[[ SOURCE MATERIAL open ]]

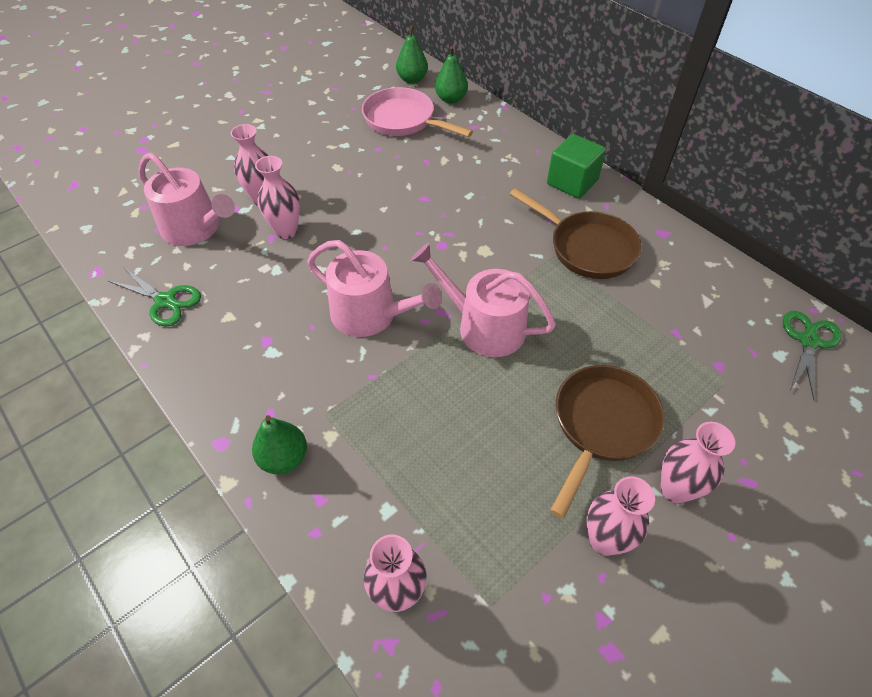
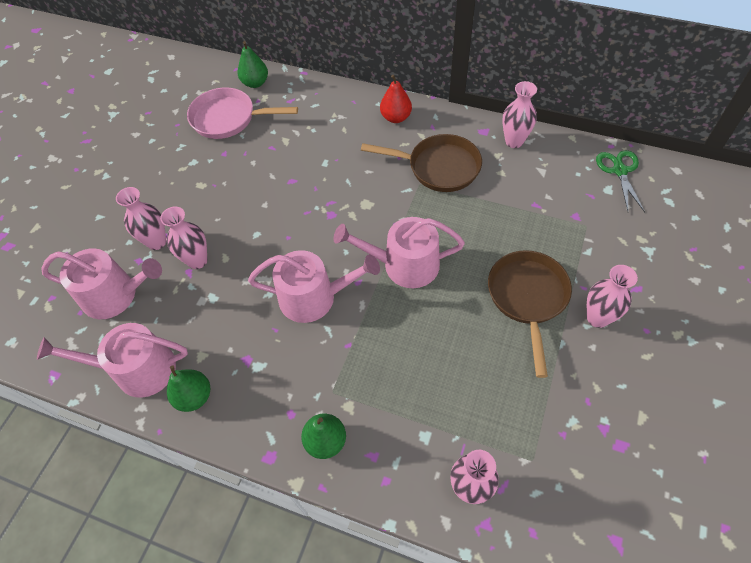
camera: 25 degrees left, 5 degrees up
(165, 301) = (137, 370): green scissors -> pink watering can
(412, 79) = (210, 77): green pear -> green pear (194, 396)
(572, 182) = (396, 117): green cube -> red pear
(604, 540) = (575, 376): pink vase -> pink vase (514, 141)

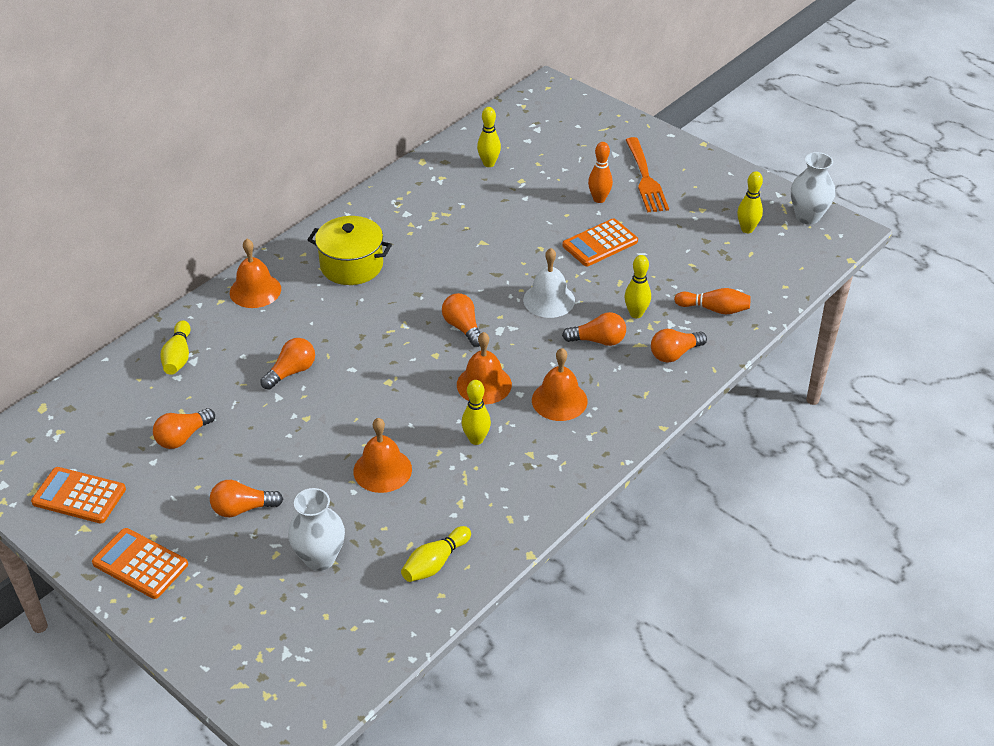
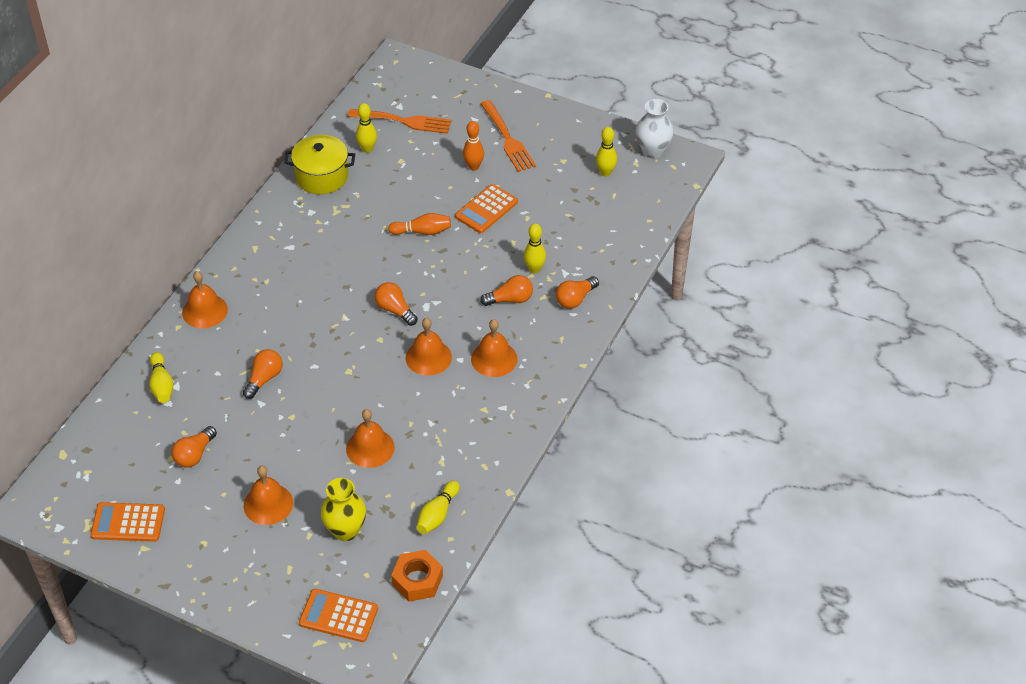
camera: 15 degrees left, 5 degrees up
(140, 564) = (202, 567): orange calculator -> orange calculator (338, 616)
(243, 508) = (268, 504): orange light bulb -> orange bell
(320, 558) = (345, 530): white vase -> yellow vase
(351, 265) = (280, 271): yellow pot -> yellow pot (322, 176)
(384, 636) = (417, 580): none -> orange nut
(476, 439) = (437, 406): yellow bowling pin -> none
(537, 144) = (404, 121): none -> orange fork
(549, 300) = (459, 270): white bell -> none
(714, 309) = (597, 252): orange bowling pin -> orange bowling pin (422, 231)

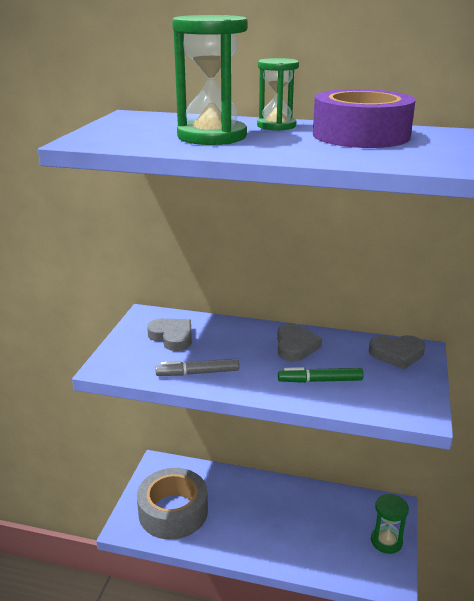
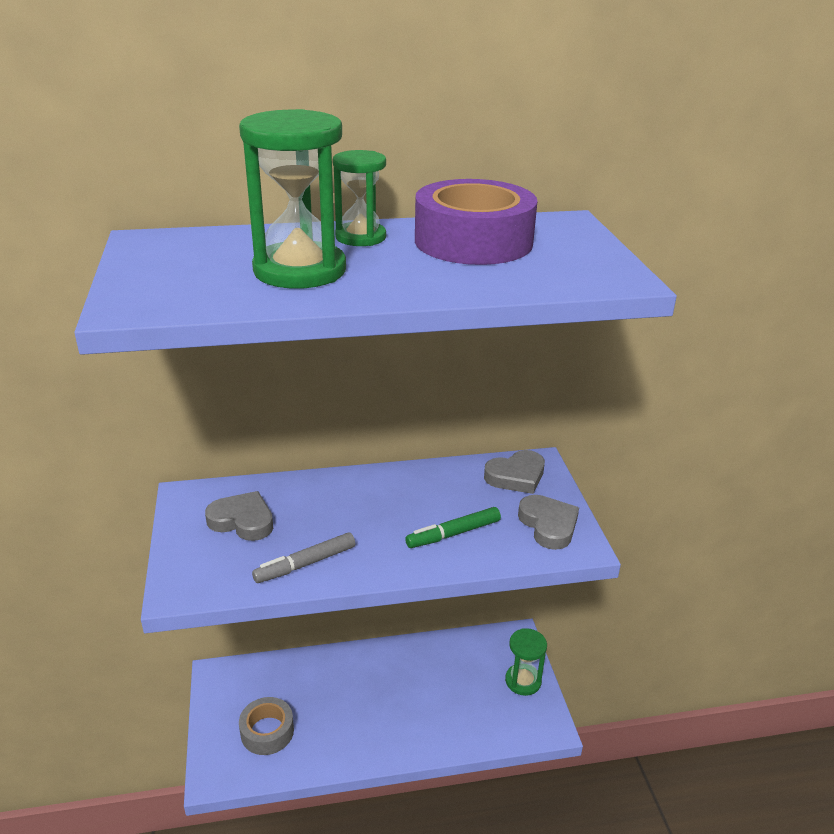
camera: 25 degrees left, 5 degrees up
(173, 511) = (267, 731): grey tape -> grey tape, size x0.59
(295, 346) = (401, 494): grey heart -> grey heart (548, 525)

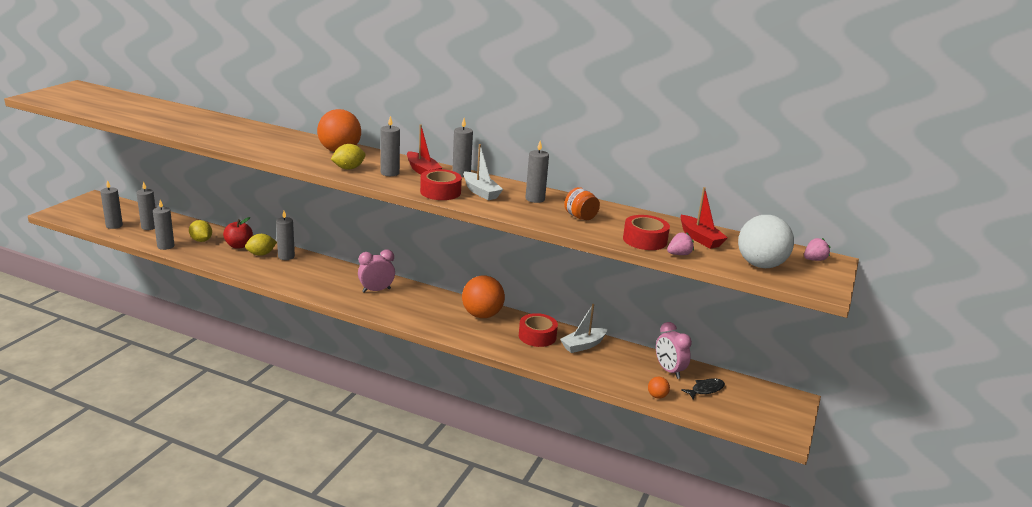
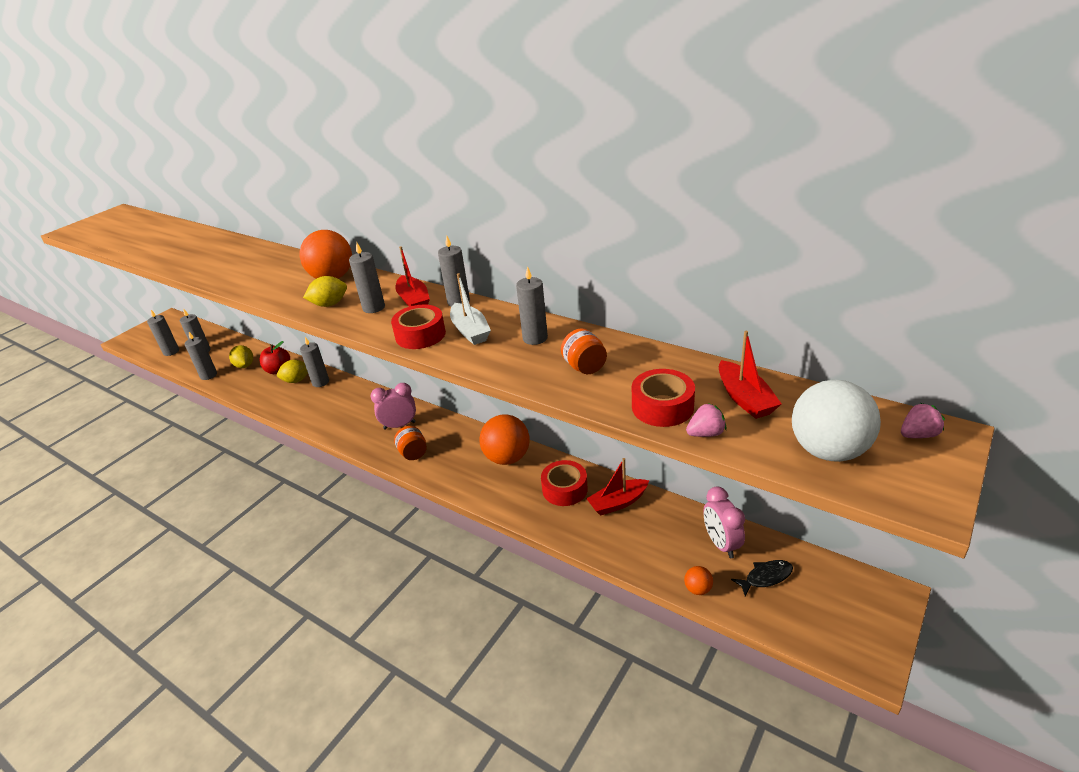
camera: 15 degrees right, 10 degrees up
(396, 310) = (413, 453): none -> orange jar
(583, 345) = (618, 503): white boat -> red boat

[[ SOURCE MATERIAL closed ]]

After locating the line with "(396, 310) = (413, 453): none -> orange jar", please repeat it and every line after it exactly, through the end of the data above.

- [RESPONSE]:
(396, 310) = (413, 453): none -> orange jar
(583, 345) = (618, 503): white boat -> red boat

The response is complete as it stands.